> _About this task_
Every line of the listing must be reproduced as it stands. Leave the images behind.

━━ Dataset excerpt ━━

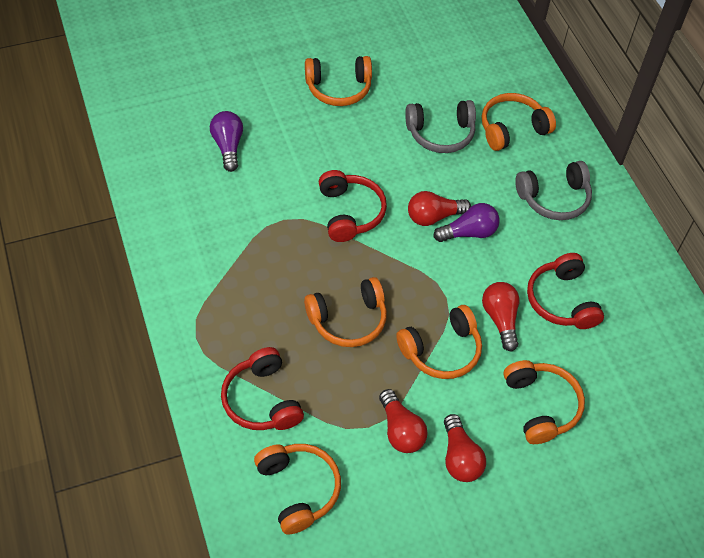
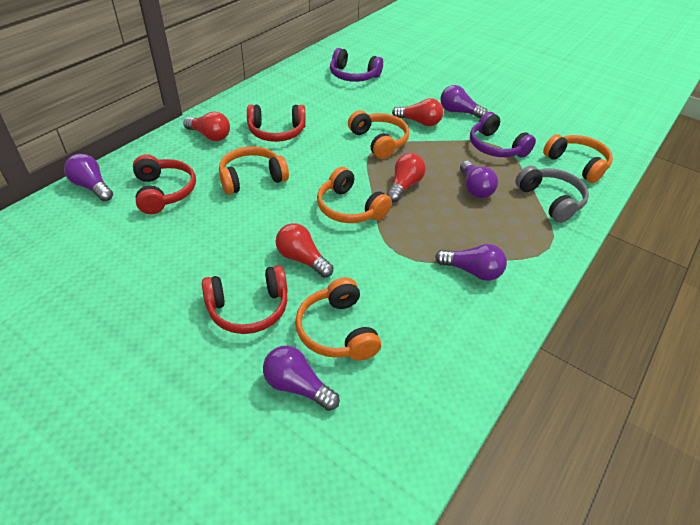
grey headphones: 2 -> 1
orange headphones: 6 -> 5
purple headphones: 0 -> 2
purple light bulb: 2 -> 5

━━━

> _Response below_
grey headphones: 2 -> 1
orange headphones: 6 -> 5
purple headphones: 0 -> 2
purple light bulb: 2 -> 5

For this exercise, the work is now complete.